#### REQUIRED ACTION:
Starting at the first line of the records below, reproduce every line up to and including the line with "(327, 189) = (228, 314): white", but leave out all pictures.

══════

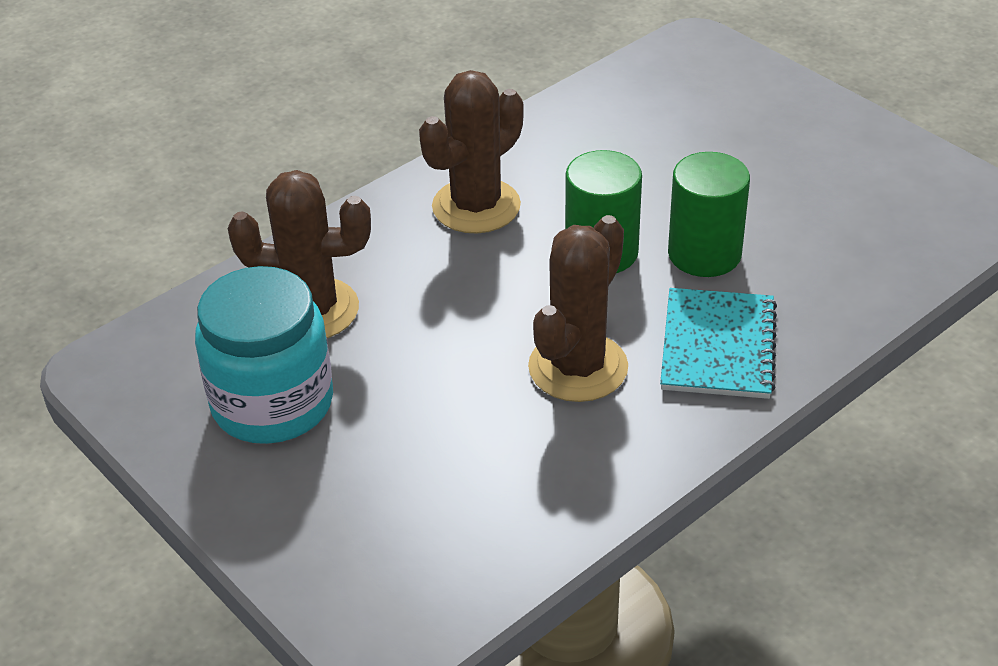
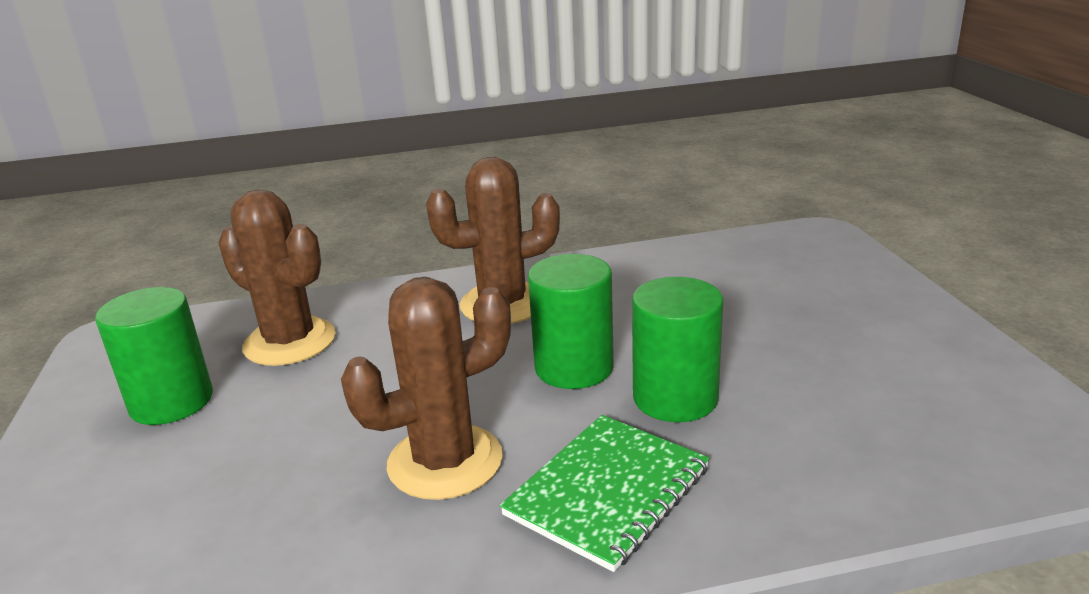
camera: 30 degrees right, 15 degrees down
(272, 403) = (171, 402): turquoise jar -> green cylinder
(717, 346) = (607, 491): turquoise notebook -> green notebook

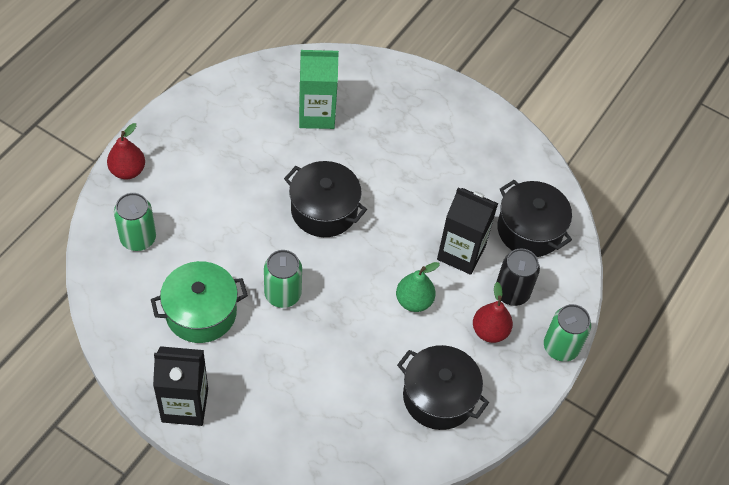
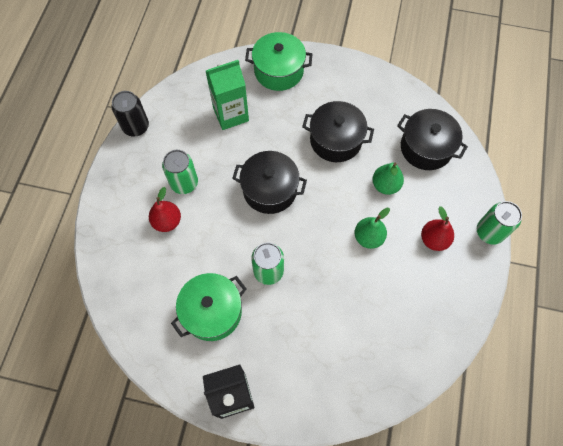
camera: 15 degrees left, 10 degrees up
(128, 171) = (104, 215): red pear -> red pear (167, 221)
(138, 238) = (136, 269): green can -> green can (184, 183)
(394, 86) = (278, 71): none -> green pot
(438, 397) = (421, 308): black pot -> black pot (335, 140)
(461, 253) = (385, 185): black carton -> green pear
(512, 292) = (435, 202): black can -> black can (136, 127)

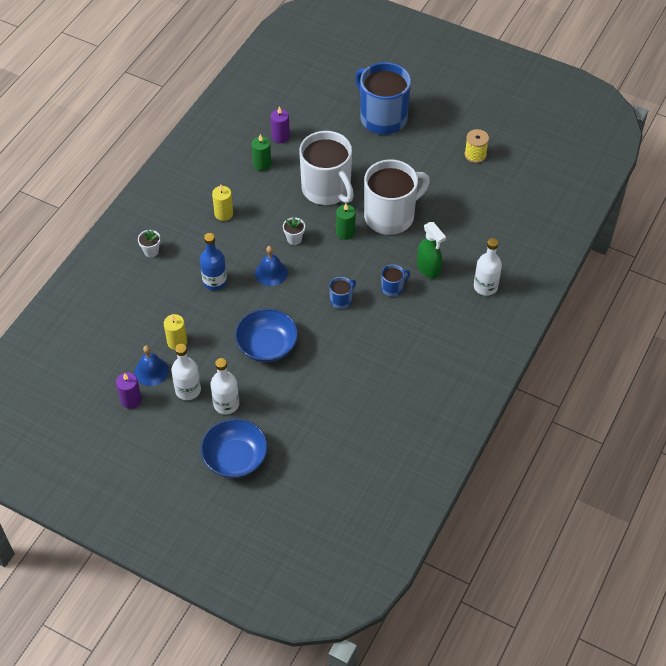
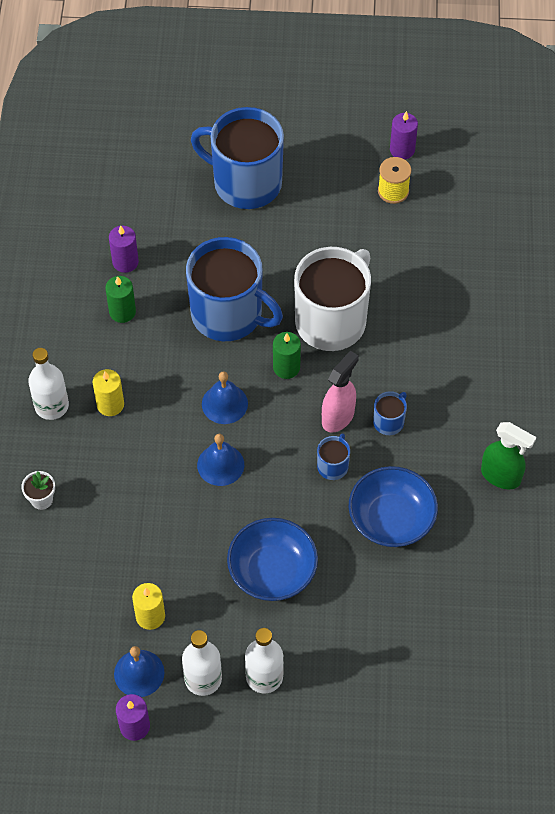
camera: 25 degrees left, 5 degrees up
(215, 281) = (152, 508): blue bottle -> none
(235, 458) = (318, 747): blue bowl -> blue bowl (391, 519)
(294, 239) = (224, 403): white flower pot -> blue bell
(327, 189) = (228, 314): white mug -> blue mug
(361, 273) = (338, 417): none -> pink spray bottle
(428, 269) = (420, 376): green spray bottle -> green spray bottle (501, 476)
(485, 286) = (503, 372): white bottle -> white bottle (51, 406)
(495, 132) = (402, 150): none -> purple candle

══════

#### RESULT OF THIS TASK:
camera: 30 degrees right, 15 degrees down
(272, 403) = (171, 402): turquoise jar -> green cylinder
(717, 346) = (607, 491): turquoise notebook -> green notebook

camera: 15 degrees left, 10 degrees up
(128, 171) = (104, 215): red pear -> red pear (167, 221)
(138, 238) = (136, 269): green can -> green can (184, 183)
(394, 86) = (278, 71): none -> green pot
(438, 397) = (421, 308): black pot -> black pot (335, 140)
(461, 253) = (385, 185): black carton -> green pear
(512, 292) = (435, 202): black can -> black can (136, 127)

camera: 25 degrees left, 5 degrees up
(215, 281) = (152, 508): blue bottle -> none
(235, 458) = (318, 747): blue bowl -> blue bowl (391, 519)
(294, 239) = (224, 403): white flower pot -> blue bell
(327, 189) = (228, 314): white mug -> blue mug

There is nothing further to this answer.